TASK BRIEF: Return only the lines running from the top of the entries to the line with "C5: 3.3uF (plus", inclusive, exactly as written.

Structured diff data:
---+---
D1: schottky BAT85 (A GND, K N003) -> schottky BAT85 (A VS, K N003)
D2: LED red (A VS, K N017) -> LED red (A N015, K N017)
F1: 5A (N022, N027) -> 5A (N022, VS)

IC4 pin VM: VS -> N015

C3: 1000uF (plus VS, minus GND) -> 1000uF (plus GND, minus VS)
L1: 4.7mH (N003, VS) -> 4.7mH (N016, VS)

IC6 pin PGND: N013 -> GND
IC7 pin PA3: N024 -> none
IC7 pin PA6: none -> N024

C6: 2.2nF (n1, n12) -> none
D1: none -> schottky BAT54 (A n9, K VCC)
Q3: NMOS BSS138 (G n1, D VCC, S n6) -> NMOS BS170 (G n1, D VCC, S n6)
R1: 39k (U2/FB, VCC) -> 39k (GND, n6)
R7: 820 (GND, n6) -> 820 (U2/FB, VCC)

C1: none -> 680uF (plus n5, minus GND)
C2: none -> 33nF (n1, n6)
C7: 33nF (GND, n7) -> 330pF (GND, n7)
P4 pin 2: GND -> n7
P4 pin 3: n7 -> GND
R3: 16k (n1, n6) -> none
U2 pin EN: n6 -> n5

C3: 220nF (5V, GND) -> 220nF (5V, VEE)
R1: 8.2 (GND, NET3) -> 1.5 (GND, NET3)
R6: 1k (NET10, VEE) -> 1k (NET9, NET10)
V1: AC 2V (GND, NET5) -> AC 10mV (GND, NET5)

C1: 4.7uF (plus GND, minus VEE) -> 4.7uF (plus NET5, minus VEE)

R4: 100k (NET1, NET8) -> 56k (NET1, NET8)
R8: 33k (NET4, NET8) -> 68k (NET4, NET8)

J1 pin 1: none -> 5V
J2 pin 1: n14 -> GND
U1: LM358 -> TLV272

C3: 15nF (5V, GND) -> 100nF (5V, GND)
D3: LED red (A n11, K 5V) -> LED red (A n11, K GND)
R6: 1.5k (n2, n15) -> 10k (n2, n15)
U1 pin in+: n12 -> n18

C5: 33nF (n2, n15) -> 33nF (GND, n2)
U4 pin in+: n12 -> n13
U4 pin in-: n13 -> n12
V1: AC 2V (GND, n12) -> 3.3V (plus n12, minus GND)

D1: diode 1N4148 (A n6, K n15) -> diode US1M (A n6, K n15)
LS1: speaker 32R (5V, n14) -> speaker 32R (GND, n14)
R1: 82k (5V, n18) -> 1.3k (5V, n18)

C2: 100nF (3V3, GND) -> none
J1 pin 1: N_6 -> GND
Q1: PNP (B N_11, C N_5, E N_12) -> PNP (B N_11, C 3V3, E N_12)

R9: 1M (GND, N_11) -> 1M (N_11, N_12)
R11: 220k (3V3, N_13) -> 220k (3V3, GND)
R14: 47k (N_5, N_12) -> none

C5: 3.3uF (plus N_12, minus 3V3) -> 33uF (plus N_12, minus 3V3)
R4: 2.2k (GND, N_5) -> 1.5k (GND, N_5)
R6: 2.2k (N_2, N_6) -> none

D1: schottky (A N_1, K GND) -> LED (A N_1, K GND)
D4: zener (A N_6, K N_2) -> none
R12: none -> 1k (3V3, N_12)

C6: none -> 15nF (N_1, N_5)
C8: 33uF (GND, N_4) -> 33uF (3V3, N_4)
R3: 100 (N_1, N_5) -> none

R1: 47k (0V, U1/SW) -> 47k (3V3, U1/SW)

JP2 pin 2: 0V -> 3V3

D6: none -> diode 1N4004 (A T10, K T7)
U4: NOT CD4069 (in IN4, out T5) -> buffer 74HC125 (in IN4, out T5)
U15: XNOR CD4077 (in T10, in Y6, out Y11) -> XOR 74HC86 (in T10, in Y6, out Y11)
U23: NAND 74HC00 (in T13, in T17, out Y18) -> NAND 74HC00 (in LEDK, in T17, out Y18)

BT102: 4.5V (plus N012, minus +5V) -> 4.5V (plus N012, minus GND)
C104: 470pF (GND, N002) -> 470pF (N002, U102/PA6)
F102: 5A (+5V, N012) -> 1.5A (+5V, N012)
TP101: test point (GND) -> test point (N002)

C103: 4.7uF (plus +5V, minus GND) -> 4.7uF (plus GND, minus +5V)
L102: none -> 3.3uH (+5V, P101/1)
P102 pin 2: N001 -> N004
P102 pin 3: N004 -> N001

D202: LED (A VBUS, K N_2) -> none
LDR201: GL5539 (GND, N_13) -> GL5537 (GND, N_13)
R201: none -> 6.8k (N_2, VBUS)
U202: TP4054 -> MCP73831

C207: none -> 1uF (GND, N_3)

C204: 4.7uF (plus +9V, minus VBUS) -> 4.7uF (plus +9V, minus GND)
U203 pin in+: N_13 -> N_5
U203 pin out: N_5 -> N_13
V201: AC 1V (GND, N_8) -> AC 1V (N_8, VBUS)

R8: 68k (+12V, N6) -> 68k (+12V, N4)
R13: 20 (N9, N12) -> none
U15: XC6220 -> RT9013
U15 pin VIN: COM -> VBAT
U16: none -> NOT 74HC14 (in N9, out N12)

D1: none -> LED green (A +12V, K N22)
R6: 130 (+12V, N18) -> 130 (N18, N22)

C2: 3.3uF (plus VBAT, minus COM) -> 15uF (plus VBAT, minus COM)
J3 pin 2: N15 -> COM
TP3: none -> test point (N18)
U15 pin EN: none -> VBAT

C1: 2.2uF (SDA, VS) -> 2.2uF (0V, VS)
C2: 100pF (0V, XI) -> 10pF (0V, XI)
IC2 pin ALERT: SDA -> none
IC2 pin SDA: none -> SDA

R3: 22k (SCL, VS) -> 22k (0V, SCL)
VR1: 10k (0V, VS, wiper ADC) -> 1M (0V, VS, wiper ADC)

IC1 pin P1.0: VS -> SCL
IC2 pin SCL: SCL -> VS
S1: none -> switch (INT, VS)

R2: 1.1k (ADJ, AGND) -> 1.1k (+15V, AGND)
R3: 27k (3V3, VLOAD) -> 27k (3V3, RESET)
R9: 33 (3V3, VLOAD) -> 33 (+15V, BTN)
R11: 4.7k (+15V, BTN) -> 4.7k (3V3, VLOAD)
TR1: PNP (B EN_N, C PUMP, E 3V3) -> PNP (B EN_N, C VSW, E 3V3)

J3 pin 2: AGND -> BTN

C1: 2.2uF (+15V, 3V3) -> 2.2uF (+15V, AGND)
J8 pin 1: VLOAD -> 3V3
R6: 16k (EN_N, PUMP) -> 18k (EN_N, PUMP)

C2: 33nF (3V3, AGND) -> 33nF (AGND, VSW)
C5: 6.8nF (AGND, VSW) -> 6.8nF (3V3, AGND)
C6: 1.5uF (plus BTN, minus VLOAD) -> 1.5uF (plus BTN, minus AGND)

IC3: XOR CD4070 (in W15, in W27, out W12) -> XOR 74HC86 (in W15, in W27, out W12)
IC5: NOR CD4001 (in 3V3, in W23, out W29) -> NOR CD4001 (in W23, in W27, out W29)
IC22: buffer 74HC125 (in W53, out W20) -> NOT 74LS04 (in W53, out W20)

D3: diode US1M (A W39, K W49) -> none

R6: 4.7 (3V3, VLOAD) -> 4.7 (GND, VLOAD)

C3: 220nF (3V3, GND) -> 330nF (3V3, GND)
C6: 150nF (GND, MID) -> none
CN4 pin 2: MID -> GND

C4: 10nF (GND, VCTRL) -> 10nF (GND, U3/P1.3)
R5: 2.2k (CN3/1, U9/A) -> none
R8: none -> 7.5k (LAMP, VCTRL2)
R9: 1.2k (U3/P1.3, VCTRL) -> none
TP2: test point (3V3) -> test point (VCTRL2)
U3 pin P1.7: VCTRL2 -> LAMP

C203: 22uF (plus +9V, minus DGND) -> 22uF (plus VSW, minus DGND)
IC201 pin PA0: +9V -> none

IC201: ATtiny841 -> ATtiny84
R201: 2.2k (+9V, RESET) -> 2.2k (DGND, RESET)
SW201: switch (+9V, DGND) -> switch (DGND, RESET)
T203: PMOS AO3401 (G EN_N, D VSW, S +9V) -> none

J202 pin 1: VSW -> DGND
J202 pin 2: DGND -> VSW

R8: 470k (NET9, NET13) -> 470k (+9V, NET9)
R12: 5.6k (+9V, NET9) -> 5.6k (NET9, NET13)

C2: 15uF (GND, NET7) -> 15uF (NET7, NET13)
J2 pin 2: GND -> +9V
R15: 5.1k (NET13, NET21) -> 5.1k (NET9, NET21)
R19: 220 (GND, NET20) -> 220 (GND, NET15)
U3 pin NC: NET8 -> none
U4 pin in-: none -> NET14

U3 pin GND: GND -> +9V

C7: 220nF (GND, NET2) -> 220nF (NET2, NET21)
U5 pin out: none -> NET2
---+---
ANSWER AREA:
D1: schottky BAT85 (A GND, K N003) -> schottky BAT85 (A VS, K N003)
D2: LED red (A VS, K N017) -> LED red (A N015, K N017)
F1: 5A (N022, N027) -> 5A (N022, VS)

IC4 pin VM: VS -> N015

C3: 1000uF (plus VS, minus GND) -> 1000uF (plus GND, minus VS)
L1: 4.7mH (N003, VS) -> 4.7mH (N016, VS)

IC6 pin PGND: N013 -> GND
IC7 pin PA3: N024 -> none
IC7 pin PA6: none -> N024

C6: 2.2nF (n1, n12) -> none
D1: none -> schottky BAT54 (A n9, K VCC)
Q3: NMOS BSS138 (G n1, D VCC, S n6) -> NMOS BS170 (G n1, D VCC, S n6)
R1: 39k (U2/FB, VCC) -> 39k (GND, n6)
R7: 820 (GND, n6) -> 820 (U2/FB, VCC)

C1: none -> 680uF (plus n5, minus GND)
C2: none -> 33nF (n1, n6)
C7: 33nF (GND, n7) -> 330pF (GND, n7)
P4 pin 2: GND -> n7
P4 pin 3: n7 -> GND
R3: 16k (n1, n6) -> none
U2 pin EN: n6 -> n5

C3: 220nF (5V, GND) -> 220nF (5V, VEE)
R1: 8.2 (GND, NET3) -> 1.5 (GND, NET3)
R6: 1k (NET10, VEE) -> 1k (NET9, NET10)
V1: AC 2V (GND, NET5) -> AC 10mV (GND, NET5)

C1: 4.7uF (plus GND, minus VEE) -> 4.7uF (plus NET5, minus VEE)

R4: 100k (NET1, NET8) -> 56k (NET1, NET8)
R8: 33k (NET4, NET8) -> 68k (NET4, NET8)

J1 pin 1: none -> 5V
J2 pin 1: n14 -> GND
U1: LM358 -> TLV272

C3: 15nF (5V, GND) -> 100nF (5V, GND)
D3: LED red (A n11, K 5V) -> LED red (A n11, K GND)
R6: 1.5k (n2, n15) -> 10k (n2, n15)
U1 pin in+: n12 -> n18

C5: 33nF (n2, n15) -> 33nF (GND, n2)
U4 pin in+: n12 -> n13
U4 pin in-: n13 -> n12
V1: AC 2V (GND, n12) -> 3.3V (plus n12, minus GND)

D1: diode 1N4148 (A n6, K n15) -> diode US1M (A n6, K n15)
LS1: speaker 32R (5V, n14) -> speaker 32R (GND, n14)
R1: 82k (5V, n18) -> 1.3k (5V, n18)

C2: 100nF (3V3, GND) -> none
J1 pin 1: N_6 -> GND
Q1: PNP (B N_11, C N_5, E N_12) -> PNP (B N_11, C 3V3, E N_12)

R9: 1M (GND, N_11) -> 1M (N_11, N_12)
R11: 220k (3V3, N_13) -> 220k (3V3, GND)
R14: 47k (N_5, N_12) -> none

C5: 3.3uF (plus N_12, minus 3V3) -> 33uF (plus N_12, minus 3V3)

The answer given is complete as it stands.